__Data__:
________________________________________

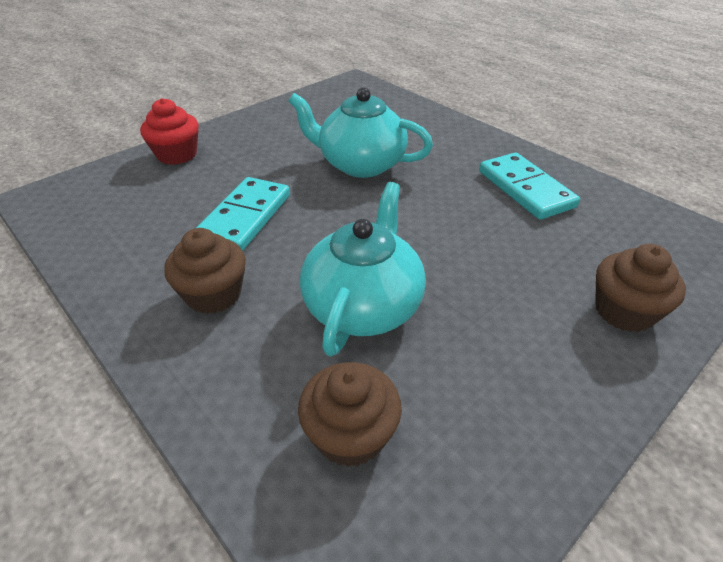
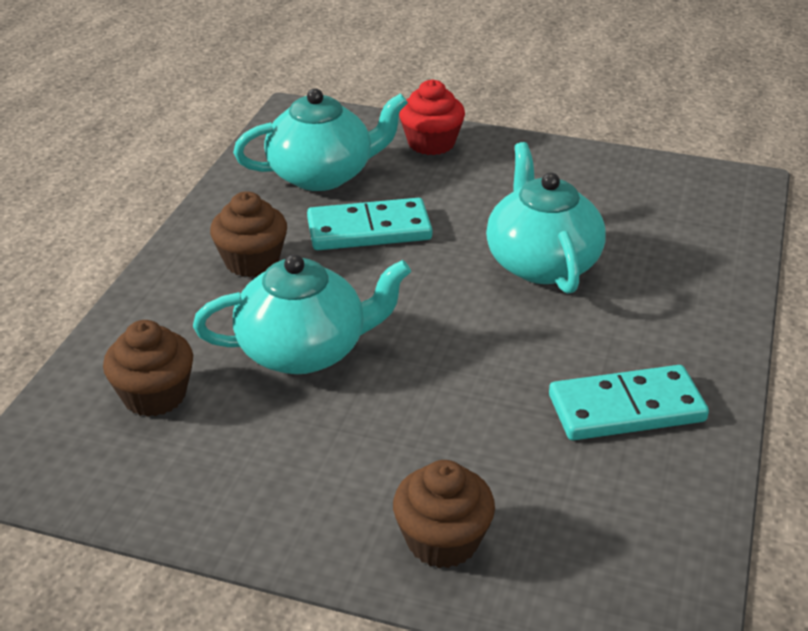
camera: 60 degrees right, 5 degrees down
(145, 214) = (322, 175): none -> turquoise teapot
(525, 189) = (626, 408): turquoise domino -> turquoise domino turned 45 degrees clockwise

________________________________________

__To do__:
Output the data exactly as it appears. The pictures do not belong in it.

__Expected answer__:
camera: 60 degrees right, 5 degrees down
(145, 214) = (322, 175): none -> turquoise teapot
(525, 189) = (626, 408): turquoise domino -> turquoise domino turned 45 degrees clockwise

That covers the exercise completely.